(Beginning of Data extracts)

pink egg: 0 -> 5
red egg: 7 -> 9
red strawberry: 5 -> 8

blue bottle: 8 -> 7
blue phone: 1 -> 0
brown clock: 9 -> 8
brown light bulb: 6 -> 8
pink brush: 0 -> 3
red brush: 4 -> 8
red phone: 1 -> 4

(End of Data extracts)
(Beginning of Data extracts)

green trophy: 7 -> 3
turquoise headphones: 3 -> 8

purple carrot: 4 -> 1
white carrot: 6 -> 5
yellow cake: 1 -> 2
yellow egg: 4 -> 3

(End of Data extracts)

Using the data above, transcribe the lines that run from the line with "blue bottle: 8 -> 7" to the line with "red phone: 1 -> 4", both ends kept, and output nothing else.

• Written reply:
blue bottle: 8 -> 7
blue phone: 1 -> 0
brown clock: 9 -> 8
brown light bulb: 6 -> 8
pink brush: 0 -> 3
red brush: 4 -> 8
red phone: 1 -> 4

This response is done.